[Synthetic geometry scene data]
####################
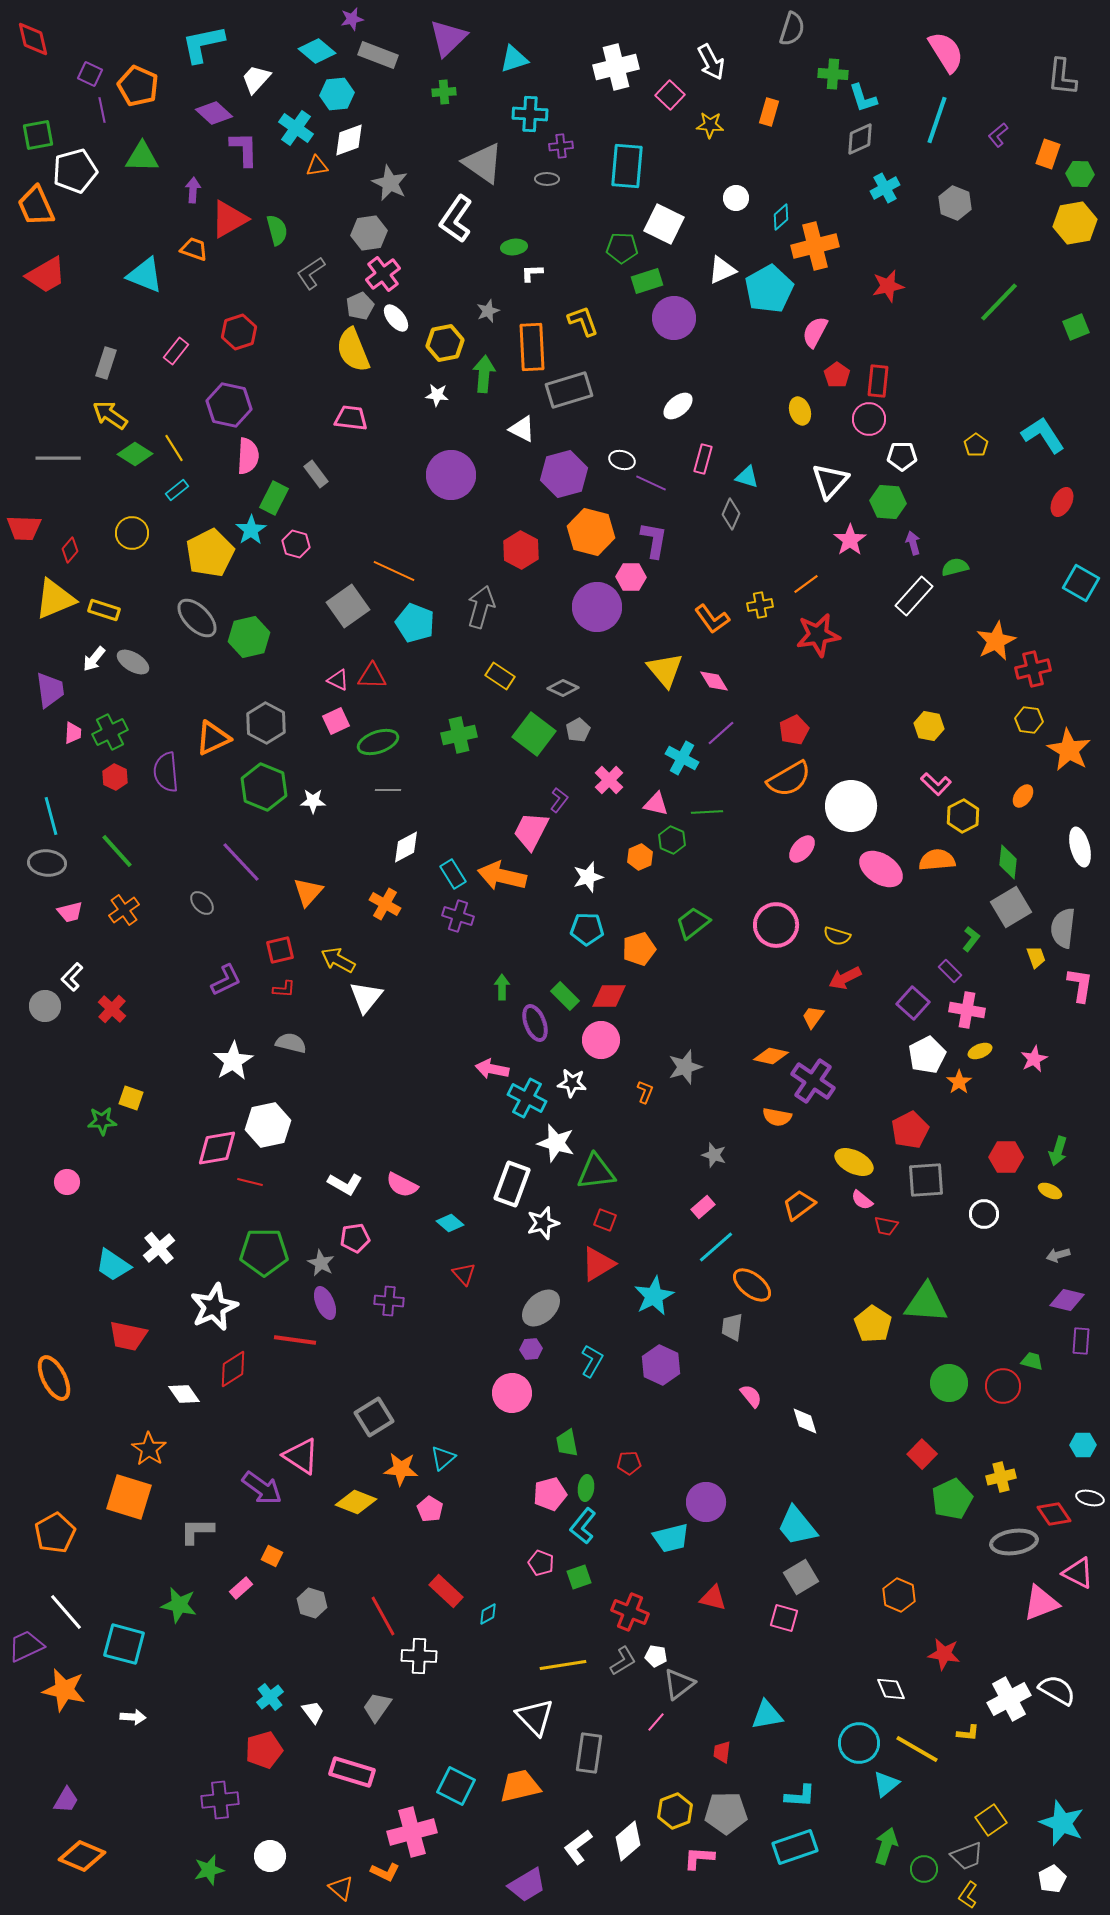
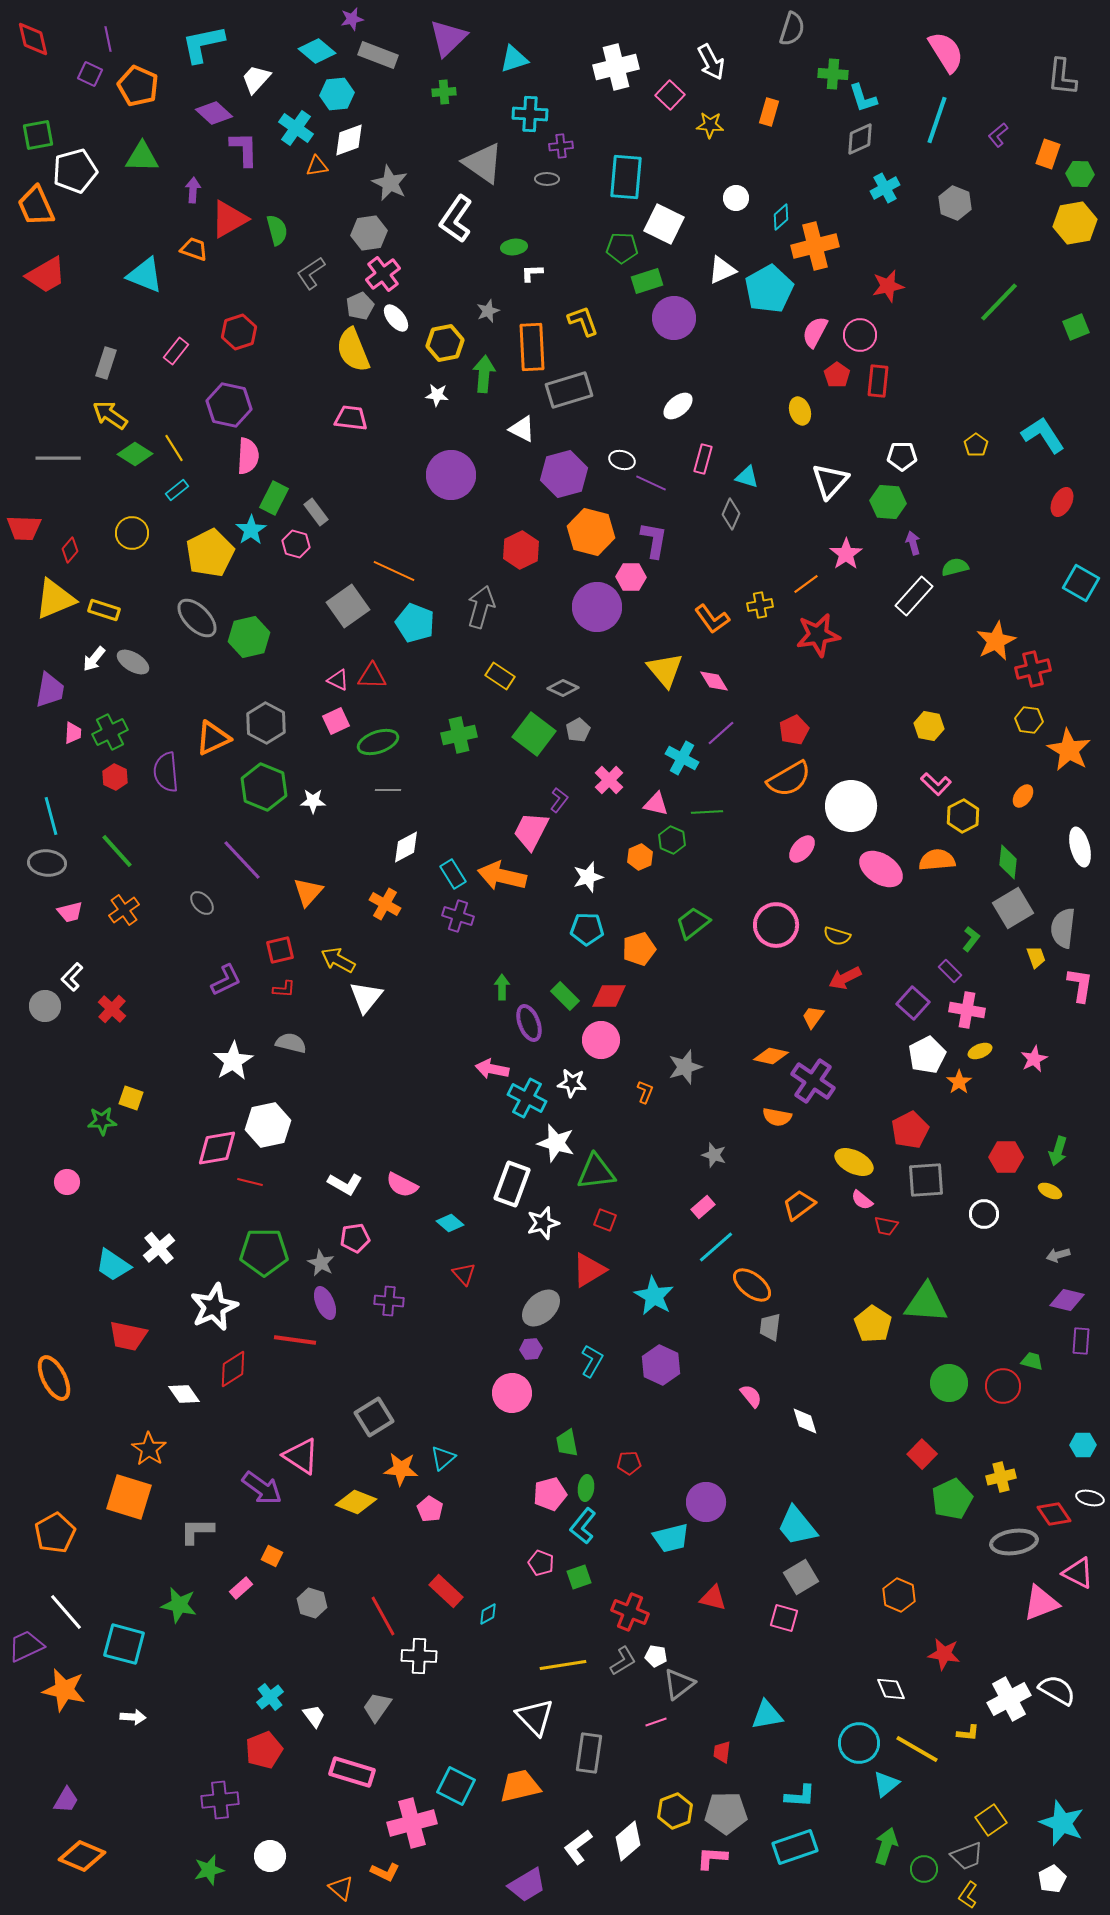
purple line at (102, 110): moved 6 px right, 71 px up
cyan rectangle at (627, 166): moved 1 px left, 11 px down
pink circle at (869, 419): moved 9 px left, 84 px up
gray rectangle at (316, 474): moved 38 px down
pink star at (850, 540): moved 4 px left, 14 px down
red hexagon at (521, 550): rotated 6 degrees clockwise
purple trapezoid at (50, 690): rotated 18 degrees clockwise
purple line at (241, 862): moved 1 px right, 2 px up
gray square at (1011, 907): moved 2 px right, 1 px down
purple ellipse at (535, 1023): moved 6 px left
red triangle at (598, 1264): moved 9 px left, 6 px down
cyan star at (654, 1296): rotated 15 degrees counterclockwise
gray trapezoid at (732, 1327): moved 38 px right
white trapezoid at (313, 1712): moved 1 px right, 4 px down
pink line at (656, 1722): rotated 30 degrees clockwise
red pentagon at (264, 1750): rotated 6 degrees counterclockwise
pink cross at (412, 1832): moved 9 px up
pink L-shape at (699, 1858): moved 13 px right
####################
Could you retype exactly the lines above, starting at the line that contains "pink circle at" and ending at the line that contains "red hexagon at", and nothing more?

### Task result:
pink circle at (869, 419): moved 9 px left, 84 px up
gray rectangle at (316, 474): moved 38 px down
pink star at (850, 540): moved 4 px left, 14 px down
red hexagon at (521, 550): rotated 6 degrees clockwise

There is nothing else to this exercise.